(Beginning of PROVIDED MATERIAL)
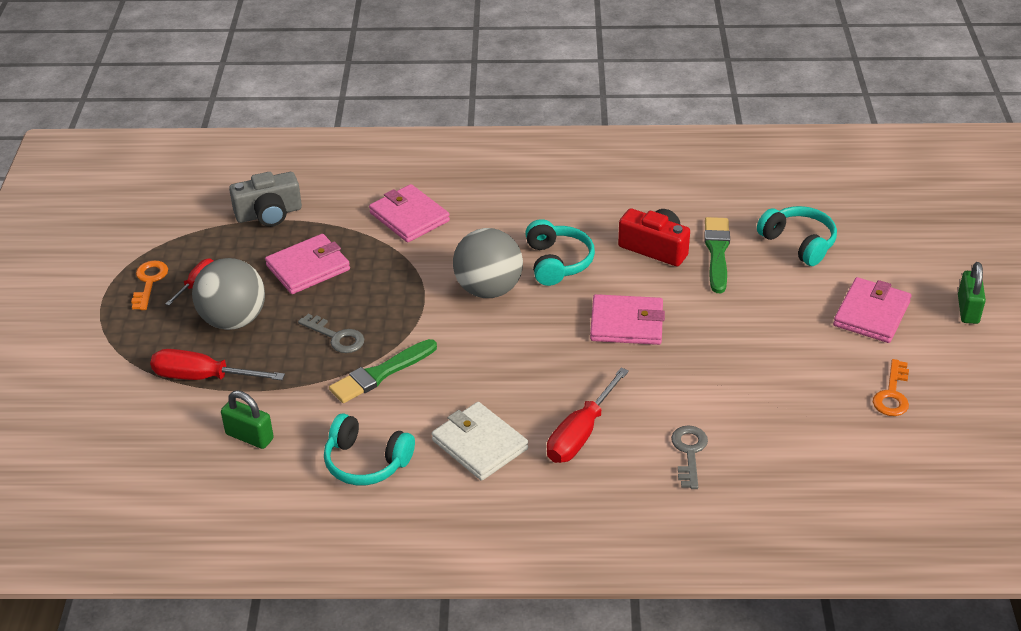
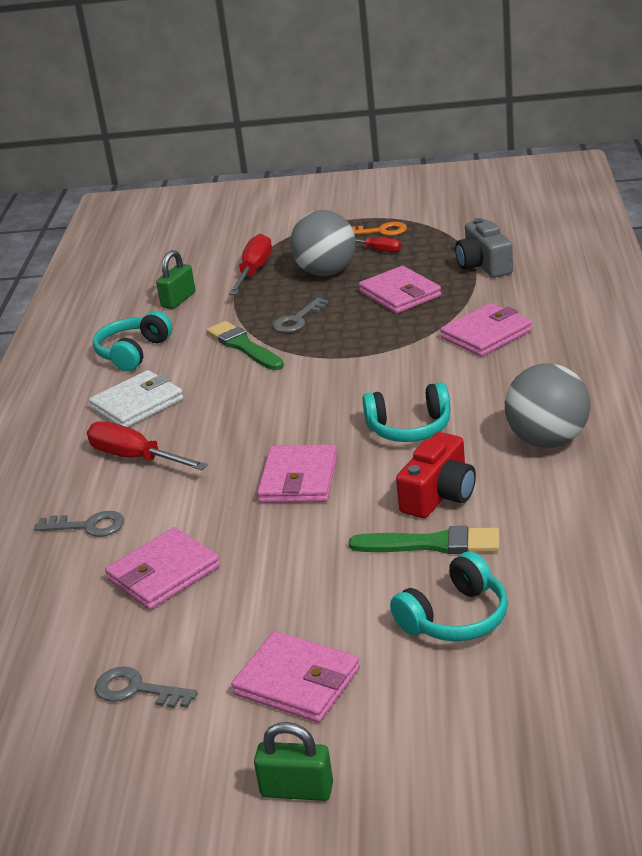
camera: 95 degrees right, 10 degrees down
grey ball [453,228,523,298] -> grey ball moved to [505,363,590,448]
orange key [873,359,909,416] -> grey key [95,667,198,708]
none -> pink wallet [105,527,220,610]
(End of PROVIDED MATERIAL)
* WORK TASK *
Report each line of the data in which "grey" occurs.

* YOUR SOLUTION *
grey ball [453,228,523,298] -> grey ball moved to [505,363,590,448]
orange key [873,359,909,416] -> grey key [95,667,198,708]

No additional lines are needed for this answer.